---------- Data provided ----------

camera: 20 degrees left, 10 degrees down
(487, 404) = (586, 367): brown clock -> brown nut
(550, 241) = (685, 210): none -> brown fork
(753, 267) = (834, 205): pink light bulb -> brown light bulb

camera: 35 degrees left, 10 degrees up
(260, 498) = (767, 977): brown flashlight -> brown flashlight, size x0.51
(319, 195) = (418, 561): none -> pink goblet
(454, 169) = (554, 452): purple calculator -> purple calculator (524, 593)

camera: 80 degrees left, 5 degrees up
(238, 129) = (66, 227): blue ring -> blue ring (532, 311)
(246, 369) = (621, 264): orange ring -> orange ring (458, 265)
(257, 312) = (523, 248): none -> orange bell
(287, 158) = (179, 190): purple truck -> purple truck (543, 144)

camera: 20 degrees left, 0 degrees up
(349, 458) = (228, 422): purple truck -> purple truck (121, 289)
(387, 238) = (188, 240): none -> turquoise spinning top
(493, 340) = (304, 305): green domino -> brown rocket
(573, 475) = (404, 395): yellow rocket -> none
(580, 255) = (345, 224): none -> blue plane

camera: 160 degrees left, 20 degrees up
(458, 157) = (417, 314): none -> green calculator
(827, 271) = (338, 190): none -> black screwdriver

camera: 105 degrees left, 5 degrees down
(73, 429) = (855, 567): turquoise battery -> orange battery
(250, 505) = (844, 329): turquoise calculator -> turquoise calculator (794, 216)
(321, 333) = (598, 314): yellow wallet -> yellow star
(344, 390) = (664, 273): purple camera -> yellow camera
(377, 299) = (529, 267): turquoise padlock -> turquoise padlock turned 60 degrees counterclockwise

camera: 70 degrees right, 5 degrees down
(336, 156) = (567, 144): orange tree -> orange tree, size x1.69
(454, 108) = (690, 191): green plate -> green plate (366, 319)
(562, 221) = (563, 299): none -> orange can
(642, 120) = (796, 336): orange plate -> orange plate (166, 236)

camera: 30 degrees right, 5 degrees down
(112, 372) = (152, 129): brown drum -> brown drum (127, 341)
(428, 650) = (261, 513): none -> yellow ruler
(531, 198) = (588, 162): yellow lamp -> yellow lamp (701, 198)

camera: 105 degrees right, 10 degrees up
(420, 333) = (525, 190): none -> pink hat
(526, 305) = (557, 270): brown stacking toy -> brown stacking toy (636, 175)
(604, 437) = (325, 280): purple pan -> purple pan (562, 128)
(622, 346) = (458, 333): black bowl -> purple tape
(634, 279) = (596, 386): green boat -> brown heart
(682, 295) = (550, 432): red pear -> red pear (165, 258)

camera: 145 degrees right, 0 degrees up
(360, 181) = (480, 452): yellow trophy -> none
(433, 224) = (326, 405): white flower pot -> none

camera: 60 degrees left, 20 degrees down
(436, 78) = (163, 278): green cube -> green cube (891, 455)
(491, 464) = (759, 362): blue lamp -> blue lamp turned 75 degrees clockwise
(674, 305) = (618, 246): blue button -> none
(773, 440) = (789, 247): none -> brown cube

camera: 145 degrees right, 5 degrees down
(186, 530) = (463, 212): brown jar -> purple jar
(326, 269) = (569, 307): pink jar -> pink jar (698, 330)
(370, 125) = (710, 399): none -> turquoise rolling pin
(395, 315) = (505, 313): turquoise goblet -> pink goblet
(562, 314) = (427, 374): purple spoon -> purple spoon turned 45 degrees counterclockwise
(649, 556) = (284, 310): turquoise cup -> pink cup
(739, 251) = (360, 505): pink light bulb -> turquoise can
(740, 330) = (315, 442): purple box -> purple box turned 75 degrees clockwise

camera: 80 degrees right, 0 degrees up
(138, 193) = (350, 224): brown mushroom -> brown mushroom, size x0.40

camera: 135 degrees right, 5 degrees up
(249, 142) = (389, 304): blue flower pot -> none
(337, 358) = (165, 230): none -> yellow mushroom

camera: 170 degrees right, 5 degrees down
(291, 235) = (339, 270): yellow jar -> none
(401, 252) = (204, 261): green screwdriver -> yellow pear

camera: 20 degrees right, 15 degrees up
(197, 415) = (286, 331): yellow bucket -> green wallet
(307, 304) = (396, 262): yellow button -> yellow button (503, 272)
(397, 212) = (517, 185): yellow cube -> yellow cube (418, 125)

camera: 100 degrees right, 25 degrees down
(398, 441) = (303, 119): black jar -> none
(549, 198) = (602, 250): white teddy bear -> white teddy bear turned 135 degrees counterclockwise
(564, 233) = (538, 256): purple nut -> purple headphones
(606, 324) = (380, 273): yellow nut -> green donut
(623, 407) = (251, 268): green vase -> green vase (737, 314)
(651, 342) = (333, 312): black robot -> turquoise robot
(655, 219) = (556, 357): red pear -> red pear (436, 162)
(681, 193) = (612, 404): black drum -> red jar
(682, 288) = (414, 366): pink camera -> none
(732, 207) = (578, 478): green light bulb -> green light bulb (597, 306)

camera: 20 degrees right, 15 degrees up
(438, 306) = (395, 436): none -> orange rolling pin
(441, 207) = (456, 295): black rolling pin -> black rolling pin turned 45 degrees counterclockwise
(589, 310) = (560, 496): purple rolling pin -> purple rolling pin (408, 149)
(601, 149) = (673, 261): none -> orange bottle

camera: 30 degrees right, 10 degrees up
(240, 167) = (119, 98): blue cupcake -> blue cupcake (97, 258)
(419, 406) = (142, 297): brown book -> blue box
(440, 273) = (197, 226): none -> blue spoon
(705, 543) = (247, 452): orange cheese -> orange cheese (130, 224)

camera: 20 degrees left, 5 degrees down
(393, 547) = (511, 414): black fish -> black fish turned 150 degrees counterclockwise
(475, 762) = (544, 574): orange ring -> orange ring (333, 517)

----------

What to work on | Retype each record, matching it exactly.

Reply to the task |
camera: 20 degrees left, 10 degrees down
(487, 404) = (586, 367): brown clock -> brown nut
(550, 241) = (685, 210): none -> brown fork
(753, 267) = (834, 205): pink light bulb -> brown light bulb

camera: 35 degrees left, 10 degrees up
(260, 498) = (767, 977): brown flashlight -> brown flashlight, size x0.51
(319, 195) = (418, 561): none -> pink goblet
(454, 169) = (554, 452): purple calculator -> purple calculator (524, 593)

camera: 80 degrees left, 5 degrees up
(238, 129) = (66, 227): blue ring -> blue ring (532, 311)
(246, 369) = (621, 264): orange ring -> orange ring (458, 265)
(257, 312) = (523, 248): none -> orange bell
(287, 158) = (179, 190): purple truck -> purple truck (543, 144)

camera: 20 degrees left, 0 degrees up
(349, 458) = (228, 422): purple truck -> purple truck (121, 289)
(387, 238) = (188, 240): none -> turquoise spinning top
(493, 340) = (304, 305): green domino -> brown rocket
(573, 475) = (404, 395): yellow rocket -> none
(580, 255) = (345, 224): none -> blue plane

camera: 160 degrees left, 20 degrees up
(458, 157) = (417, 314): none -> green calculator
(827, 271) = (338, 190): none -> black screwdriver

camera: 105 degrees left, 5 degrees down
(73, 429) = (855, 567): turquoise battery -> orange battery
(250, 505) = (844, 329): turquoise calculator -> turquoise calculator (794, 216)
(321, 333) = (598, 314): yellow wallet -> yellow star
(344, 390) = (664, 273): purple camera -> yellow camera
(377, 299) = (529, 267): turquoise padlock -> turquoise padlock turned 60 degrees counterclockwise

camera: 70 degrees right, 5 degrees down
(336, 156) = (567, 144): orange tree -> orange tree, size x1.69
(454, 108) = (690, 191): green plate -> green plate (366, 319)
(562, 221) = (563, 299): none -> orange can
(642, 120) = (796, 336): orange plate -> orange plate (166, 236)

camera: 30 degrees right, 5 degrees down
(112, 372) = (152, 129): brown drum -> brown drum (127, 341)
(428, 650) = (261, 513): none -> yellow ruler
(531, 198) = (588, 162): yellow lamp -> yellow lamp (701, 198)

camera: 105 degrees right, 10 degrees up
(420, 333) = (525, 190): none -> pink hat
(526, 305) = (557, 270): brown stacking toy -> brown stacking toy (636, 175)
(604, 437) = (325, 280): purple pan -> purple pan (562, 128)
(622, 346) = (458, 333): black bowl -> purple tape
(634, 279) = (596, 386): green boat -> brown heart
(682, 295) = (550, 432): red pear -> red pear (165, 258)

camera: 145 degrees right, 0 degrees up
(360, 181) = (480, 452): yellow trophy -> none
(433, 224) = (326, 405): white flower pot -> none

camera: 60 degrees left, 20 degrees down
(436, 78) = (163, 278): green cube -> green cube (891, 455)
(491, 464) = (759, 362): blue lamp -> blue lamp turned 75 degrees clockwise
(674, 305) = (618, 246): blue button -> none
(773, 440) = (789, 247): none -> brown cube

camera: 145 degrees right, 5 degrees down
(186, 530) = (463, 212): brown jar -> purple jar
(326, 269) = (569, 307): pink jar -> pink jar (698, 330)
(370, 125) = (710, 399): none -> turquoise rolling pin
(395, 315) = (505, 313): turquoise goblet -> pink goblet
(562, 314) = (427, 374): purple spoon -> purple spoon turned 45 degrees counterclockwise
(649, 556) = (284, 310): turquoise cup -> pink cup
(739, 251) = (360, 505): pink light bulb -> turquoise can
(740, 330) = (315, 442): purple box -> purple box turned 75 degrees clockwise

camera: 80 degrees right, 0 degrees up
(138, 193) = (350, 224): brown mushroom -> brown mushroom, size x0.40

camera: 135 degrees right, 5 degrees up
(249, 142) = (389, 304): blue flower pot -> none
(337, 358) = (165, 230): none -> yellow mushroom

camera: 170 degrees right, 5 degrees down
(291, 235) = (339, 270): yellow jar -> none
(401, 252) = (204, 261): green screwdriver -> yellow pear

camera: 20 degrees right, 15 degrees up
(197, 415) = (286, 331): yellow bucket -> green wallet
(307, 304) = (396, 262): yellow button -> yellow button (503, 272)
(397, 212) = (517, 185): yellow cube -> yellow cube (418, 125)

camera: 100 degrees right, 25 degrees down
(398, 441) = (303, 119): black jar -> none
(549, 198) = (602, 250): white teddy bear -> white teddy bear turned 135 degrees counterclockwise
(564, 233) = (538, 256): purple nut -> purple headphones
(606, 324) = (380, 273): yellow nut -> green donut
(623, 407) = (251, 268): green vase -> green vase (737, 314)
(651, 342) = (333, 312): black robot -> turquoise robot
(655, 219) = (556, 357): red pear -> red pear (436, 162)
(681, 193) = (612, 404): black drum -> red jar
(682, 288) = (414, 366): pink camera -> none
(732, 207) = (578, 478): green light bulb -> green light bulb (597, 306)

camera: 20 degrees right, 15 degrees up
(438, 306) = (395, 436): none -> orange rolling pin
(441, 207) = (456, 295): black rolling pin -> black rolling pin turned 45 degrees counterclockwise
(589, 310) = (560, 496): purple rolling pin -> purple rolling pin (408, 149)
(601, 149) = (673, 261): none -> orange bottle

camera: 30 degrees right, 10 degrees up
(240, 167) = (119, 98): blue cupcake -> blue cupcake (97, 258)
(419, 406) = (142, 297): brown book -> blue box
(440, 273) = (197, 226): none -> blue spoon
(705, 543) = (247, 452): orange cheese -> orange cheese (130, 224)

camera: 20 degrees left, 5 degrees down
(393, 547) = (511, 414): black fish -> black fish turned 150 degrees counterclockwise
(475, 762) = (544, 574): orange ring -> orange ring (333, 517)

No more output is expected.